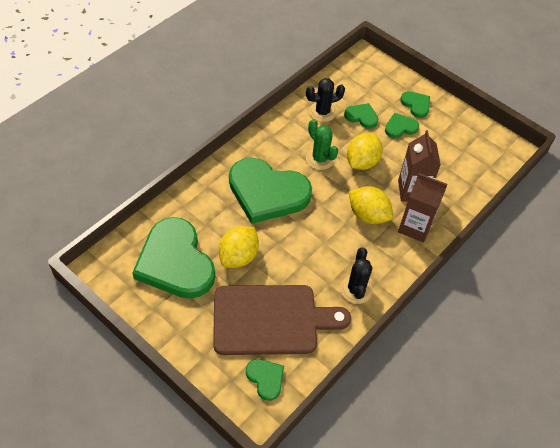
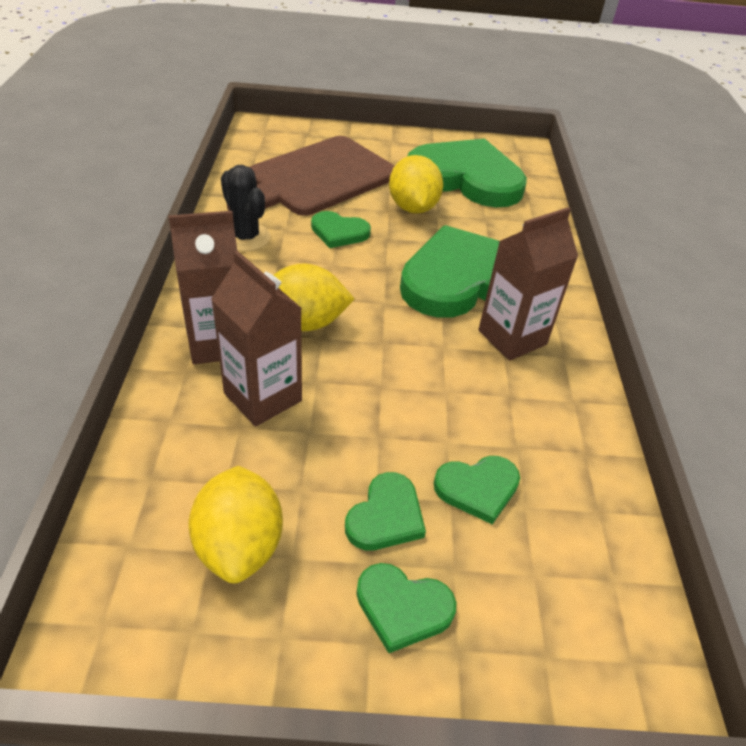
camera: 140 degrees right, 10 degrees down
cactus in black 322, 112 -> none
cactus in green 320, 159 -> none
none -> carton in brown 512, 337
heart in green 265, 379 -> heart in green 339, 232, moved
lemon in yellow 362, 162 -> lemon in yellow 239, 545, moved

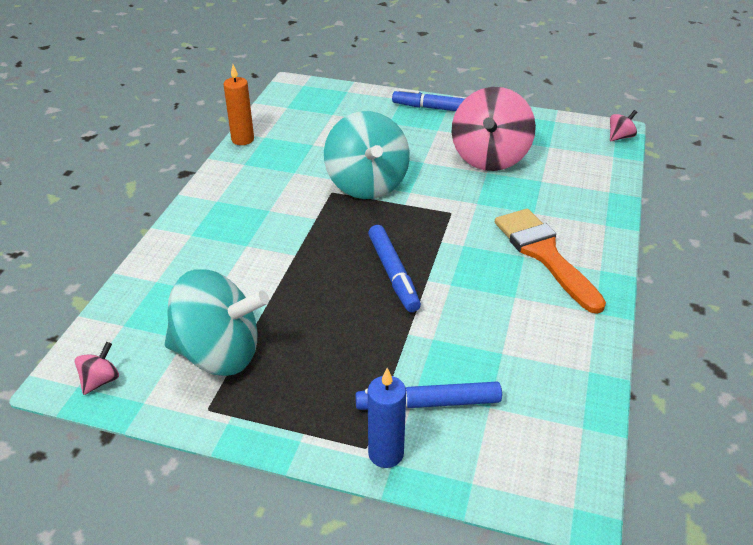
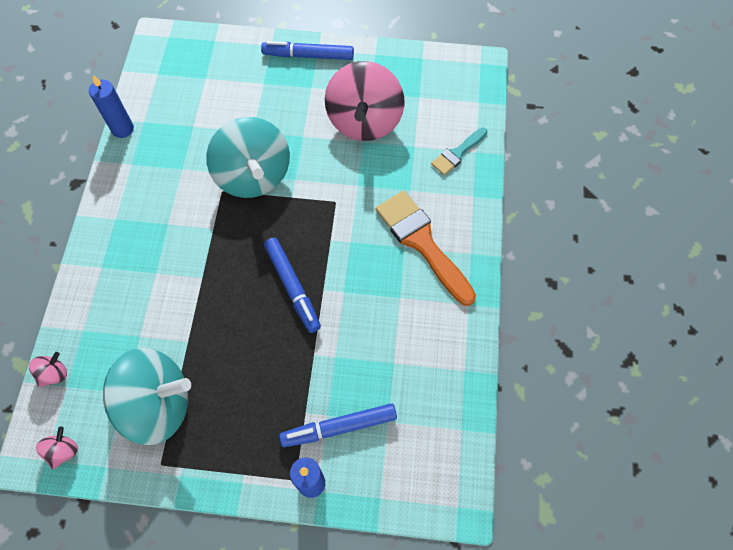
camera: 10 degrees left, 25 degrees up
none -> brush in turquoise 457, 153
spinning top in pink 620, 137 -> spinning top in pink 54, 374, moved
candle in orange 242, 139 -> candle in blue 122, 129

——

What you have to do: Repeat each record exactly, with the pictures left out.

Answer for this exercise:
camera: 140 degrees right, 10 degrees down
cactus in black 322, 112 -> none
cactus in green 320, 159 -> none
none -> carton in brown 512, 337
heart in green 265, 379 -> heart in green 339, 232, moved
lemon in yellow 362, 162 -> lemon in yellow 239, 545, moved

camera: 10 degrees left, 25 degrees up
none -> brush in turquoise 457, 153
spinning top in pink 620, 137 -> spinning top in pink 54, 374, moved
candle in orange 242, 139 -> candle in blue 122, 129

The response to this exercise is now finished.